• **SUPPLIED INFORMATION**
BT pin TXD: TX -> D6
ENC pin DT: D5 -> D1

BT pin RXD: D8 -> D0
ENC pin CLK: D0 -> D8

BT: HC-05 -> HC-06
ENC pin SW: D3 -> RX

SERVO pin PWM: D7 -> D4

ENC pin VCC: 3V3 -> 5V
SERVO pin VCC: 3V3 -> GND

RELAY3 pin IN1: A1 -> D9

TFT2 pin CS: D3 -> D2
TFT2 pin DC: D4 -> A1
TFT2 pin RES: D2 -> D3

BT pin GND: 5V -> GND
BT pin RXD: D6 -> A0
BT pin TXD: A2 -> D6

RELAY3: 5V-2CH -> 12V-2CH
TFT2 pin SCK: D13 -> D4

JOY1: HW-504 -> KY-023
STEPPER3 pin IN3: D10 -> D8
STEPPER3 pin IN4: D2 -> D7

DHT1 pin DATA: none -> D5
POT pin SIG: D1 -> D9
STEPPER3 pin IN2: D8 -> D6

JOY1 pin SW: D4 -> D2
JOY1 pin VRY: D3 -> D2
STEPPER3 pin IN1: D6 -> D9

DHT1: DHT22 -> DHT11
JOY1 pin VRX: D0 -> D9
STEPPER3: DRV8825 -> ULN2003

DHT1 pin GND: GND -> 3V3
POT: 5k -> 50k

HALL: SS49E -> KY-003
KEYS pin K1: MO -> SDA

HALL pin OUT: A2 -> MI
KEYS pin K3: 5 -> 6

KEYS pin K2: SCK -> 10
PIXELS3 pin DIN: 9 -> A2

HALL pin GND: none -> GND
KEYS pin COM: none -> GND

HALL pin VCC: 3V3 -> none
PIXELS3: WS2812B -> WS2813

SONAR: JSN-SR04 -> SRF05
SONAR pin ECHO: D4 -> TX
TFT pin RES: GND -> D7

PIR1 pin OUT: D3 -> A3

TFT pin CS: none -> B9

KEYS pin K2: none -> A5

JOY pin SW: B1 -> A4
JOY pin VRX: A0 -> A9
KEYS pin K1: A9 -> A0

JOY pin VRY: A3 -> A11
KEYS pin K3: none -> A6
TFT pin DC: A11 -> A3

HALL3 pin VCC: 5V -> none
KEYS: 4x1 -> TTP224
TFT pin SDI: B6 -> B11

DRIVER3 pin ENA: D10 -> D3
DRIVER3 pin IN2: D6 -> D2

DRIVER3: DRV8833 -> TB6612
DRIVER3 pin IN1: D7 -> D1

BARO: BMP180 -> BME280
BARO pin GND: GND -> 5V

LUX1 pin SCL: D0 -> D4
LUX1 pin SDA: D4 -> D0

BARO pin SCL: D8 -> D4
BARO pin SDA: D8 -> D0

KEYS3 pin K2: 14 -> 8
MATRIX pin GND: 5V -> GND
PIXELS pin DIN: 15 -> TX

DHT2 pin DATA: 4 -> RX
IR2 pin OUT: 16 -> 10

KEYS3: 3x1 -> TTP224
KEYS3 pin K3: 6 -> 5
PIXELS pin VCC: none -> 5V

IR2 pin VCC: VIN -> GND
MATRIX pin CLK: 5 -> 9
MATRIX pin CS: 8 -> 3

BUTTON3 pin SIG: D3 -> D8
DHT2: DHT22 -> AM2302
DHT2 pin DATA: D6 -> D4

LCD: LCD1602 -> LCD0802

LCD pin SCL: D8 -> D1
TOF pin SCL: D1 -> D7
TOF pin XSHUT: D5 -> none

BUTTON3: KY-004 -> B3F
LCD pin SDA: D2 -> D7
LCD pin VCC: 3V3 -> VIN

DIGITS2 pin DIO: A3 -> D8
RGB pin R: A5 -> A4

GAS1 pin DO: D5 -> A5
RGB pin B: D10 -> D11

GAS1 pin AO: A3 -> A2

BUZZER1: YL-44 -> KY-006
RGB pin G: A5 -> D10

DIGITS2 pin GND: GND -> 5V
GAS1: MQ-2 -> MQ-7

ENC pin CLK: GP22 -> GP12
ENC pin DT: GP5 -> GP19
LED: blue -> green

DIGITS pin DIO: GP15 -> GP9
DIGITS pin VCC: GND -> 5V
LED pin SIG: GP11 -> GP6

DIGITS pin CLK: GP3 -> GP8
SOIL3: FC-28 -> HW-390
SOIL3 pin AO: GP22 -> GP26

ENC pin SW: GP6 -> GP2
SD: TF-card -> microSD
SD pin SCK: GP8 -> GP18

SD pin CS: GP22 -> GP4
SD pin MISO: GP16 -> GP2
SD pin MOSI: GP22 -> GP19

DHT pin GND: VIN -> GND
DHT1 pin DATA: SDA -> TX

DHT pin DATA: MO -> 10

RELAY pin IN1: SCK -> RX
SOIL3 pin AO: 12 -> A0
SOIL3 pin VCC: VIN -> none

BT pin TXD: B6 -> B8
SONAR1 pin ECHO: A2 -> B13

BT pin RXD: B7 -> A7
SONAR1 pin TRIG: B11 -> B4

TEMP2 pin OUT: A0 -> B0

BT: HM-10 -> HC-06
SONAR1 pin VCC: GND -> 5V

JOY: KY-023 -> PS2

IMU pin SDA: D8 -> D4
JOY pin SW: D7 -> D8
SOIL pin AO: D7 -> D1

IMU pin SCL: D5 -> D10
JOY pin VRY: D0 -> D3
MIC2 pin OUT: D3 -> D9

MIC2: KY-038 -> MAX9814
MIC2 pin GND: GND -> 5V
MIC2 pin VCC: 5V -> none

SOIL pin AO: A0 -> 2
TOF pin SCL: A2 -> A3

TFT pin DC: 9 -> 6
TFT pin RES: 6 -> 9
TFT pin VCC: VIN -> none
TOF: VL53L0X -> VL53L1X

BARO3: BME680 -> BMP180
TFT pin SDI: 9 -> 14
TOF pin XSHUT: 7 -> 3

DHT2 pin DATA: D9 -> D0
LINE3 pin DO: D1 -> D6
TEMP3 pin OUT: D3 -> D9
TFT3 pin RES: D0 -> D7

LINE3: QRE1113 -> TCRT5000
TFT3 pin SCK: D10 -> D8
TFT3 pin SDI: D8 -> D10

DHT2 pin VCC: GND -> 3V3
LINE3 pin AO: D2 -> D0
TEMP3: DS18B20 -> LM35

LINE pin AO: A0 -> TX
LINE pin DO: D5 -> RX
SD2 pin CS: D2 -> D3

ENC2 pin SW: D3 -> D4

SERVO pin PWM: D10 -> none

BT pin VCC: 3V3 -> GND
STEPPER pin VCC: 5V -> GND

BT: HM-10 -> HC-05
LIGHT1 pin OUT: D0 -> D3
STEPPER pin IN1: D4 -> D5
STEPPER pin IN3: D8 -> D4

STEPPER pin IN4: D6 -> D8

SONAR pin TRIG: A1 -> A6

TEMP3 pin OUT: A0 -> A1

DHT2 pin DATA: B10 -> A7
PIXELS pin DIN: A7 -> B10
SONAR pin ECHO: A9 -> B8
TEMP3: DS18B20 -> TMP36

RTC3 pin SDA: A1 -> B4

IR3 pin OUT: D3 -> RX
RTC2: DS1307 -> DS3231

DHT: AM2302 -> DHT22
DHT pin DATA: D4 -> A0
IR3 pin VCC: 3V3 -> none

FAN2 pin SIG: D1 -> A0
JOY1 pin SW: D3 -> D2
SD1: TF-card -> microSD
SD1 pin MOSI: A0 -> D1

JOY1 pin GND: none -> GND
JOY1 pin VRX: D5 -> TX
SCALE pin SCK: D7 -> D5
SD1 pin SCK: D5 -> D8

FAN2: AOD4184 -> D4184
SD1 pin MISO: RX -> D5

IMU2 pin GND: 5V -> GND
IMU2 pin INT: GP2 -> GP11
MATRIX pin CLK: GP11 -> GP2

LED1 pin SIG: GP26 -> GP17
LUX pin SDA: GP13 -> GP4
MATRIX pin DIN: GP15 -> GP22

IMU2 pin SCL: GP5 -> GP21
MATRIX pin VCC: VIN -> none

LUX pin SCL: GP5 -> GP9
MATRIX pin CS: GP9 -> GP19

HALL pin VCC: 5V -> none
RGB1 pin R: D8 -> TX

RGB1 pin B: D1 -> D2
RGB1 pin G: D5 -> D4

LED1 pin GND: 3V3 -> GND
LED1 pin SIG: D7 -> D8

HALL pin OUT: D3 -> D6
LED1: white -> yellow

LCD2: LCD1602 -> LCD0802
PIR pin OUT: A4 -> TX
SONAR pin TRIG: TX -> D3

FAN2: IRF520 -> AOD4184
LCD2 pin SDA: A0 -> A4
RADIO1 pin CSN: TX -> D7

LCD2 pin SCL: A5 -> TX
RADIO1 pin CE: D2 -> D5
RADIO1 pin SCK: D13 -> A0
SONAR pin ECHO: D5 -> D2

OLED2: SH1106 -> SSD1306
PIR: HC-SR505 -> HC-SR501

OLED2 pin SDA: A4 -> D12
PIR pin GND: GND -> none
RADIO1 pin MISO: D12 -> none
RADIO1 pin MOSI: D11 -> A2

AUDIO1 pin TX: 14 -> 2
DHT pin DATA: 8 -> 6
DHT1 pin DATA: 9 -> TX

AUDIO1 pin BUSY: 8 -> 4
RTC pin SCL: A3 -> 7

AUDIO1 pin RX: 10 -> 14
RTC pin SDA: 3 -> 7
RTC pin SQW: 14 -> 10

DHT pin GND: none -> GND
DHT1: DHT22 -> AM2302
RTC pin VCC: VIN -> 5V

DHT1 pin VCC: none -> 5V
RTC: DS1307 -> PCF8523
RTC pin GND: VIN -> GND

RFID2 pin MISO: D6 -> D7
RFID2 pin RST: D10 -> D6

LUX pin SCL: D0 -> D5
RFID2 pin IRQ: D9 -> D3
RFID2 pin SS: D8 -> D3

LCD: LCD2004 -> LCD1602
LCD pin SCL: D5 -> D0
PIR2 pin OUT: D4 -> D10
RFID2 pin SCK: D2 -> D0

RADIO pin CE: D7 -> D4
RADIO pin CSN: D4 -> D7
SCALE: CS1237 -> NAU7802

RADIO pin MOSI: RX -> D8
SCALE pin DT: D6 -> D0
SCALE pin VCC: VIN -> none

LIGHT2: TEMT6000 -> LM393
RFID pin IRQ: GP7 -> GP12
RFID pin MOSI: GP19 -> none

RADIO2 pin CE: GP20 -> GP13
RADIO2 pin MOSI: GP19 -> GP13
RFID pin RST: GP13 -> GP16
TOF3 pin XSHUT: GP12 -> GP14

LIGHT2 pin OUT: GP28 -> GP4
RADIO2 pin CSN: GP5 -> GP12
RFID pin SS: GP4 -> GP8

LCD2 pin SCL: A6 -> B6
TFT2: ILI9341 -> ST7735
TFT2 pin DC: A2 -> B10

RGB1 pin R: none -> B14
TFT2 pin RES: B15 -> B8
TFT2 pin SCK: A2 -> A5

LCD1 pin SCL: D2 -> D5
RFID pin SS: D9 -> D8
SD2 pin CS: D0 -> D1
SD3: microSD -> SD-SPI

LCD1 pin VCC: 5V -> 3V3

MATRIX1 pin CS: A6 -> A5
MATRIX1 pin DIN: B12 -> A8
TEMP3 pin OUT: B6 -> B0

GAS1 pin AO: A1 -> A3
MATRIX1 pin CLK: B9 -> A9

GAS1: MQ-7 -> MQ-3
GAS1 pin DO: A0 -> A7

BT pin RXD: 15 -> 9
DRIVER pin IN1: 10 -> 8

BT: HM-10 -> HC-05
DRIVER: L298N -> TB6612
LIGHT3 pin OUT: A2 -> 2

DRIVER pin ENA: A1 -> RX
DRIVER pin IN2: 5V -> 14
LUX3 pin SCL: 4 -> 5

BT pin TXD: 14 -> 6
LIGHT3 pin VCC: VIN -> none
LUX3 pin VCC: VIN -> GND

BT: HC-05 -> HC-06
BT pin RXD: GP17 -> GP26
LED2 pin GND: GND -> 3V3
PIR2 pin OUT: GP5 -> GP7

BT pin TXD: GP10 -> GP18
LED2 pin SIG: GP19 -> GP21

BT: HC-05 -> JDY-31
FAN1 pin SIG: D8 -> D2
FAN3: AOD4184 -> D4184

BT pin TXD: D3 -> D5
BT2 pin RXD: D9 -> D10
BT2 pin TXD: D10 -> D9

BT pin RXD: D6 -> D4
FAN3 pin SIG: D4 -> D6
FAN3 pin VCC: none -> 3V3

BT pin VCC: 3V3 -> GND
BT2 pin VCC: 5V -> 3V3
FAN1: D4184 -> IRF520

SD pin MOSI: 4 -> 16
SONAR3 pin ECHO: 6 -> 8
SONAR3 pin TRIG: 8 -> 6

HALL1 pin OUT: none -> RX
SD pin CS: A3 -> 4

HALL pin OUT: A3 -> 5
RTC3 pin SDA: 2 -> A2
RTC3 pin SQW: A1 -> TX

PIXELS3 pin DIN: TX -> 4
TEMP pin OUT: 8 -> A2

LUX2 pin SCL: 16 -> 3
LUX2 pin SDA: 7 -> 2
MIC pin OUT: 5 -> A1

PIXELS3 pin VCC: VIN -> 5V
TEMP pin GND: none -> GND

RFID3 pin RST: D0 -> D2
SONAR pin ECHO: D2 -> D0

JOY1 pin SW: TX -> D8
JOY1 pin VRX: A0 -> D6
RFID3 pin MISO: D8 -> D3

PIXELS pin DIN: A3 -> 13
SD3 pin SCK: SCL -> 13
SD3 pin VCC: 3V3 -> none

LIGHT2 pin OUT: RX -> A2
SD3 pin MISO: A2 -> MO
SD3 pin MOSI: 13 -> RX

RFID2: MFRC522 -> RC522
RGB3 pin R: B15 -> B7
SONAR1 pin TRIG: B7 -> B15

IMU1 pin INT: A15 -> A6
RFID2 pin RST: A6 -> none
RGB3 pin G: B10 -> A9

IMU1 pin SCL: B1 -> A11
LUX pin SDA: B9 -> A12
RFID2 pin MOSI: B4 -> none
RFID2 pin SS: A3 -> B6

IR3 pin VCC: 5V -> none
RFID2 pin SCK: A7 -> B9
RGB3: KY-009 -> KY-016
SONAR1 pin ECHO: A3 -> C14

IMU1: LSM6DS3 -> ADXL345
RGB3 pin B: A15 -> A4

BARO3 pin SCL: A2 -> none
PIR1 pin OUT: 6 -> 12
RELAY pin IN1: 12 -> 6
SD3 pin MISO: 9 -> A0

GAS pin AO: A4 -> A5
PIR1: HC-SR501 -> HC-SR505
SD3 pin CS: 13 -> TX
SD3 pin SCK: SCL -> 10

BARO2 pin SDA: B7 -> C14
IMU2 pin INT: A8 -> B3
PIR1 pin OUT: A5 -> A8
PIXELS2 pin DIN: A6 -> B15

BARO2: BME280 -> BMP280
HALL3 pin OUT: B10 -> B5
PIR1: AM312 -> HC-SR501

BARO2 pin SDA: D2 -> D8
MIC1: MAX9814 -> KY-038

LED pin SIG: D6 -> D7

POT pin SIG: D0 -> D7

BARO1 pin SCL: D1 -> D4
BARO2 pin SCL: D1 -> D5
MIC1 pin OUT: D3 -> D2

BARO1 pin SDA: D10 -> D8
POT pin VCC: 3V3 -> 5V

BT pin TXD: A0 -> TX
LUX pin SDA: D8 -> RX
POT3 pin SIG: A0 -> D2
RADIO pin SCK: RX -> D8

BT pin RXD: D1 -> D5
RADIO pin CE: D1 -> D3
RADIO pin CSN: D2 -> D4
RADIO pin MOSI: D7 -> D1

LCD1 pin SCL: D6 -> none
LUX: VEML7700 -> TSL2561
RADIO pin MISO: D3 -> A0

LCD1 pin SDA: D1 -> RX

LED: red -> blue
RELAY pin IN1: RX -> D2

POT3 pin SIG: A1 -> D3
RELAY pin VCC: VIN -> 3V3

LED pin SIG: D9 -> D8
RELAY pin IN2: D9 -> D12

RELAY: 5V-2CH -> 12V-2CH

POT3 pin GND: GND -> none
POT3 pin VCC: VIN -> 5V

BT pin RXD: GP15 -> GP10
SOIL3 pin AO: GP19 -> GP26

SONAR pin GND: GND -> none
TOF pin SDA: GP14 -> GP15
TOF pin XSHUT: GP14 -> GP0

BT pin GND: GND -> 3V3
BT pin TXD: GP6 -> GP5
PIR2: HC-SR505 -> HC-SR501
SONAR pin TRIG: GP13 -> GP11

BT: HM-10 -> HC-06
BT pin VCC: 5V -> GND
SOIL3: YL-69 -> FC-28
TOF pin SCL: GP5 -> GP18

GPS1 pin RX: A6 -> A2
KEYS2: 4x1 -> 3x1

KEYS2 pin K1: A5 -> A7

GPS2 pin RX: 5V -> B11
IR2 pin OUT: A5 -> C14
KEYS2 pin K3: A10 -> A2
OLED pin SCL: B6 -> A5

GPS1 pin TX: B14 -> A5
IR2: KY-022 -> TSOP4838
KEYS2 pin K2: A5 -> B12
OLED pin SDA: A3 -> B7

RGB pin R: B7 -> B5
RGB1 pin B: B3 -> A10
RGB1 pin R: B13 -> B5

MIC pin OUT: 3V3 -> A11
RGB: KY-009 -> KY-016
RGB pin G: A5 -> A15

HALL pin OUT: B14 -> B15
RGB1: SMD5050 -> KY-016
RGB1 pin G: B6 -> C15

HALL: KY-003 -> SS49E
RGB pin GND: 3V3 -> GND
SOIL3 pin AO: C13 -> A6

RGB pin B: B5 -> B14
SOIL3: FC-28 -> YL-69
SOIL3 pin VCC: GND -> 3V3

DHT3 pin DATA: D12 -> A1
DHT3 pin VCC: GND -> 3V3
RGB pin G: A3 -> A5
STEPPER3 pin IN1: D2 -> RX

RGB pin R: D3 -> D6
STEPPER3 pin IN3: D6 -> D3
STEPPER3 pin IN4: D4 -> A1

• **WHAT IS NEEDED**
Would you please copy, word for word, everything above from the line containing "JOY1 pin SW: TX -> D8" down to the line containing "RELAY pin VCC: VIN -> 3V3", those two lines included?

• **ANSWER SECTION**
JOY1 pin SW: TX -> D8
JOY1 pin VRX: A0 -> D6
RFID3 pin MISO: D8 -> D3

PIXELS pin DIN: A3 -> 13
SD3 pin SCK: SCL -> 13
SD3 pin VCC: 3V3 -> none

LIGHT2 pin OUT: RX -> A2
SD3 pin MISO: A2 -> MO
SD3 pin MOSI: 13 -> RX

RFID2: MFRC522 -> RC522
RGB3 pin R: B15 -> B7
SONAR1 pin TRIG: B7 -> B15

IMU1 pin INT: A15 -> A6
RFID2 pin RST: A6 -> none
RGB3 pin G: B10 -> A9

IMU1 pin SCL: B1 -> A11
LUX pin SDA: B9 -> A12
RFID2 pin MOSI: B4 -> none
RFID2 pin SS: A3 -> B6

IR3 pin VCC: 5V -> none
RFID2 pin SCK: A7 -> B9
RGB3: KY-009 -> KY-016
SONAR1 pin ECHO: A3 -> C14

IMU1: LSM6DS3 -> ADXL345
RGB3 pin B: A15 -> A4

BARO3 pin SCL: A2 -> none
PIR1 pin OUT: 6 -> 12
RELAY pin IN1: 12 -> 6
SD3 pin MISO: 9 -> A0

GAS pin AO: A4 -> A5
PIR1: HC-SR501 -> HC-SR505
SD3 pin CS: 13 -> TX
SD3 pin SCK: SCL -> 10

BARO2 pin SDA: B7 -> C14
IMU2 pin INT: A8 -> B3
PIR1 pin OUT: A5 -> A8
PIXELS2 pin DIN: A6 -> B15

BARO2: BME280 -> BMP280
HALL3 pin OUT: B10 -> B5
PIR1: AM312 -> HC-SR501

BARO2 pin SDA: D2 -> D8
MIC1: MAX9814 -> KY-038

LED pin SIG: D6 -> D7

POT pin SIG: D0 -> D7

BARO1 pin SCL: D1 -> D4
BARO2 pin SCL: D1 -> D5
MIC1 pin OUT: D3 -> D2

BARO1 pin SDA: D10 -> D8
POT pin VCC: 3V3 -> 5V

BT pin TXD: A0 -> TX
LUX pin SDA: D8 -> RX
POT3 pin SIG: A0 -> D2
RADIO pin SCK: RX -> D8

BT pin RXD: D1 -> D5
RADIO pin CE: D1 -> D3
RADIO pin CSN: D2 -> D4
RADIO pin MOSI: D7 -> D1

LCD1 pin SCL: D6 -> none
LUX: VEML7700 -> TSL2561
RADIO pin MISO: D3 -> A0

LCD1 pin SDA: D1 -> RX

LED: red -> blue
RELAY pin IN1: RX -> D2

POT3 pin SIG: A1 -> D3
RELAY pin VCC: VIN -> 3V3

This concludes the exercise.